> **Task requirements**:
Set down exactly the first line of the entries and every line after it, through the line with "green light bulb: 1 -> 0".

──────── Records shown

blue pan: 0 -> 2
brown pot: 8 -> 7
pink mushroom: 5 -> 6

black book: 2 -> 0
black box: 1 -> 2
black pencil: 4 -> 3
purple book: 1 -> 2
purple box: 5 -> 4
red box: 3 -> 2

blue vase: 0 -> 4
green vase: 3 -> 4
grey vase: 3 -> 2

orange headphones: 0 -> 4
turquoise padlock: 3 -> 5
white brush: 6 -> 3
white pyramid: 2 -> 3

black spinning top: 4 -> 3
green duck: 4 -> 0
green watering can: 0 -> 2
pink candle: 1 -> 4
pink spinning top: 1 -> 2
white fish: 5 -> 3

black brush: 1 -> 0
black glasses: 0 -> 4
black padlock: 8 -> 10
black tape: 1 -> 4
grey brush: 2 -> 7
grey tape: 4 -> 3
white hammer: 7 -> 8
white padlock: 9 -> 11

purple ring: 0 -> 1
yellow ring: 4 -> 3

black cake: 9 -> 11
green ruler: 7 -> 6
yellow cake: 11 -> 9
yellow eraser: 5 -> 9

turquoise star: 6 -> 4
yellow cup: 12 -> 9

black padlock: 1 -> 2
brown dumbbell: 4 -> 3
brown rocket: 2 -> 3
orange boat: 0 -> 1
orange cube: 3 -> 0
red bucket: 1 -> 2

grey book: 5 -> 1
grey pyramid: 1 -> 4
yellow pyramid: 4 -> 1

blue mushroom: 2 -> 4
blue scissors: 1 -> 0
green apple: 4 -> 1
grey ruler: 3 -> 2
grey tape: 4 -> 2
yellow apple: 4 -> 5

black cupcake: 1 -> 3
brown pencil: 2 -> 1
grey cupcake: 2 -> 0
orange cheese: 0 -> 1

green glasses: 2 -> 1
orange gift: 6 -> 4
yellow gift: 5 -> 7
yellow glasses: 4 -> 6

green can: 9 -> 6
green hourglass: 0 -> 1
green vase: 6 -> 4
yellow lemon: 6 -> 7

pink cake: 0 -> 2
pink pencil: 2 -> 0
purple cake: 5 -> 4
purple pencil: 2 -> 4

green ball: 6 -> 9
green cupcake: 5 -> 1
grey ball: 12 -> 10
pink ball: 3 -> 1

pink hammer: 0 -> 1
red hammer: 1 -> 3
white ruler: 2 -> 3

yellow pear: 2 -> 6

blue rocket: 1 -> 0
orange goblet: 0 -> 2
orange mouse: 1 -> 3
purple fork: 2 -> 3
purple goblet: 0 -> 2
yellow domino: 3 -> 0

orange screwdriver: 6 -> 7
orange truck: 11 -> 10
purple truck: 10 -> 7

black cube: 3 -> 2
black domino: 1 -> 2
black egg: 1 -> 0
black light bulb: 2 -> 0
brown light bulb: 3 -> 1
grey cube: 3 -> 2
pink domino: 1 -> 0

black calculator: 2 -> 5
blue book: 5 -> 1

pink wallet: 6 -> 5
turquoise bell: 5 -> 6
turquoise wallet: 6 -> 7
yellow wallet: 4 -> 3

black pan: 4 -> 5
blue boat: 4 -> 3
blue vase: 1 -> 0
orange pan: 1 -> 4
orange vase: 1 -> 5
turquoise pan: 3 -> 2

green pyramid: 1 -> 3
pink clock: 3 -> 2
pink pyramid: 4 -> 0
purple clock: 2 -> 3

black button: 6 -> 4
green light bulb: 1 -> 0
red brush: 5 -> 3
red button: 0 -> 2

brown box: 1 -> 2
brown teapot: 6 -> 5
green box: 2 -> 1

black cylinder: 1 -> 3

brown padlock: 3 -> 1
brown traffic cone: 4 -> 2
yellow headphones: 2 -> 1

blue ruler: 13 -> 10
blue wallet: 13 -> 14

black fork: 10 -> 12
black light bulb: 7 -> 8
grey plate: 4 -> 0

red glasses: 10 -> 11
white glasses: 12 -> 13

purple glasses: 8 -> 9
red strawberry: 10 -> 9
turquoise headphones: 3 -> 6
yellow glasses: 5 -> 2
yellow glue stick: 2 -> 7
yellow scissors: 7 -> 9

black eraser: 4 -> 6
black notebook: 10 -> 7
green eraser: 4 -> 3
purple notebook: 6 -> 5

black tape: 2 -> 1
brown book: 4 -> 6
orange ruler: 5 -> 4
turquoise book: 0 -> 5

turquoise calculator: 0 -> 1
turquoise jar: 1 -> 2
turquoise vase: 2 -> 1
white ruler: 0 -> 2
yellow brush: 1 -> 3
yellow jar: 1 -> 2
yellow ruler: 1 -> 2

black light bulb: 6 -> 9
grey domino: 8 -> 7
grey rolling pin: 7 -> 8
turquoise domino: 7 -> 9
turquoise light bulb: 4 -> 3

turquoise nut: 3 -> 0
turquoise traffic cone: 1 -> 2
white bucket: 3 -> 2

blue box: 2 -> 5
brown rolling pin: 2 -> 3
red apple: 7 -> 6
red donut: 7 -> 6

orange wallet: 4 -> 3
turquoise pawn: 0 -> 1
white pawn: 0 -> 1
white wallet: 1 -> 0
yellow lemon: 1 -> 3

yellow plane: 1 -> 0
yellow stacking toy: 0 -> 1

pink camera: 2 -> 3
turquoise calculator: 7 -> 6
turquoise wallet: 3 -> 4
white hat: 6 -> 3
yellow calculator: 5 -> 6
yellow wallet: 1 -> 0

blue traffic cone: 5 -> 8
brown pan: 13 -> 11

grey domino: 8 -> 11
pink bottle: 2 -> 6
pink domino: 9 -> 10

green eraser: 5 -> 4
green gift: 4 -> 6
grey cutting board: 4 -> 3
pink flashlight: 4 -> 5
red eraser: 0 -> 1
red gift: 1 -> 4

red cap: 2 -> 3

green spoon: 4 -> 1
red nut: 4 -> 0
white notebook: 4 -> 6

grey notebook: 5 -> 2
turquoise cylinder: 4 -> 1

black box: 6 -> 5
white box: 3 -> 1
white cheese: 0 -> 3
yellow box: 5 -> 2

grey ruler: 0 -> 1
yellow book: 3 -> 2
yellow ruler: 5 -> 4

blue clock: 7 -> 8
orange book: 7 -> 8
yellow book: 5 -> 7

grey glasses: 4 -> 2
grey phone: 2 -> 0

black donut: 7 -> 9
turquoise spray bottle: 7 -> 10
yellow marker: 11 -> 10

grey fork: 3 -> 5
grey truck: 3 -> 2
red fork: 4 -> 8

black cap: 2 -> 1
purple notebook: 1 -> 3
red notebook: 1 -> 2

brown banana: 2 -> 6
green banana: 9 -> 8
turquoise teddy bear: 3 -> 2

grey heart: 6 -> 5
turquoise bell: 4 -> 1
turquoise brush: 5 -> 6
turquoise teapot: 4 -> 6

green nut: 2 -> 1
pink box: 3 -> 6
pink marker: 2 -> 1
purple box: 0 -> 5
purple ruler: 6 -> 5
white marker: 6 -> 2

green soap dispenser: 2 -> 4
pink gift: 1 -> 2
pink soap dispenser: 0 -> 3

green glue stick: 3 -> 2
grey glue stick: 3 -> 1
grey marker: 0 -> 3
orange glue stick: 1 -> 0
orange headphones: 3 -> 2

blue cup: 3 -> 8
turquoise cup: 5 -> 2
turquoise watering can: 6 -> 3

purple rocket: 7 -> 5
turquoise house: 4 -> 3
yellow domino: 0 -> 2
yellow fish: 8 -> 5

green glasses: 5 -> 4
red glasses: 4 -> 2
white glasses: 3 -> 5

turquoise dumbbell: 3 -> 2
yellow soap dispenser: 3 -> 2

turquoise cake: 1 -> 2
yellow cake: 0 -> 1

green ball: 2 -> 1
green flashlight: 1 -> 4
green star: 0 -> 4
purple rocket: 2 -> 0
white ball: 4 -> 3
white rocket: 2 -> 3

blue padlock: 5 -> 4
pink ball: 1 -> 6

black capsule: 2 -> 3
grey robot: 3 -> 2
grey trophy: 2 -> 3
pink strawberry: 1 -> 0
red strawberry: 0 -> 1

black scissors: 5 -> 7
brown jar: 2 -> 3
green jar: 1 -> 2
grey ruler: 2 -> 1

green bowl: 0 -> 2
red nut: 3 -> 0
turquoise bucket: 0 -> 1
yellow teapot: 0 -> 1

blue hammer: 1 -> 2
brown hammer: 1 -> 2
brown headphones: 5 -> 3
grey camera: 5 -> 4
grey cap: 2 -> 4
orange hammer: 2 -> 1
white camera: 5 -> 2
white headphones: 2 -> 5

────────────────

> **Finished task**:
blue pan: 0 -> 2
brown pot: 8 -> 7
pink mushroom: 5 -> 6

black book: 2 -> 0
black box: 1 -> 2
black pencil: 4 -> 3
purple book: 1 -> 2
purple box: 5 -> 4
red box: 3 -> 2

blue vase: 0 -> 4
green vase: 3 -> 4
grey vase: 3 -> 2

orange headphones: 0 -> 4
turquoise padlock: 3 -> 5
white brush: 6 -> 3
white pyramid: 2 -> 3

black spinning top: 4 -> 3
green duck: 4 -> 0
green watering can: 0 -> 2
pink candle: 1 -> 4
pink spinning top: 1 -> 2
white fish: 5 -> 3

black brush: 1 -> 0
black glasses: 0 -> 4
black padlock: 8 -> 10
black tape: 1 -> 4
grey brush: 2 -> 7
grey tape: 4 -> 3
white hammer: 7 -> 8
white padlock: 9 -> 11

purple ring: 0 -> 1
yellow ring: 4 -> 3

black cake: 9 -> 11
green ruler: 7 -> 6
yellow cake: 11 -> 9
yellow eraser: 5 -> 9

turquoise star: 6 -> 4
yellow cup: 12 -> 9

black padlock: 1 -> 2
brown dumbbell: 4 -> 3
brown rocket: 2 -> 3
orange boat: 0 -> 1
orange cube: 3 -> 0
red bucket: 1 -> 2

grey book: 5 -> 1
grey pyramid: 1 -> 4
yellow pyramid: 4 -> 1

blue mushroom: 2 -> 4
blue scissors: 1 -> 0
green apple: 4 -> 1
grey ruler: 3 -> 2
grey tape: 4 -> 2
yellow apple: 4 -> 5

black cupcake: 1 -> 3
brown pencil: 2 -> 1
grey cupcake: 2 -> 0
orange cheese: 0 -> 1

green glasses: 2 -> 1
orange gift: 6 -> 4
yellow gift: 5 -> 7
yellow glasses: 4 -> 6

green can: 9 -> 6
green hourglass: 0 -> 1
green vase: 6 -> 4
yellow lemon: 6 -> 7

pink cake: 0 -> 2
pink pencil: 2 -> 0
purple cake: 5 -> 4
purple pencil: 2 -> 4

green ball: 6 -> 9
green cupcake: 5 -> 1
grey ball: 12 -> 10
pink ball: 3 -> 1

pink hammer: 0 -> 1
red hammer: 1 -> 3
white ruler: 2 -> 3

yellow pear: 2 -> 6

blue rocket: 1 -> 0
orange goblet: 0 -> 2
orange mouse: 1 -> 3
purple fork: 2 -> 3
purple goblet: 0 -> 2
yellow domino: 3 -> 0

orange screwdriver: 6 -> 7
orange truck: 11 -> 10
purple truck: 10 -> 7

black cube: 3 -> 2
black domino: 1 -> 2
black egg: 1 -> 0
black light bulb: 2 -> 0
brown light bulb: 3 -> 1
grey cube: 3 -> 2
pink domino: 1 -> 0

black calculator: 2 -> 5
blue book: 5 -> 1

pink wallet: 6 -> 5
turquoise bell: 5 -> 6
turquoise wallet: 6 -> 7
yellow wallet: 4 -> 3

black pan: 4 -> 5
blue boat: 4 -> 3
blue vase: 1 -> 0
orange pan: 1 -> 4
orange vase: 1 -> 5
turquoise pan: 3 -> 2

green pyramid: 1 -> 3
pink clock: 3 -> 2
pink pyramid: 4 -> 0
purple clock: 2 -> 3

black button: 6 -> 4
green light bulb: 1 -> 0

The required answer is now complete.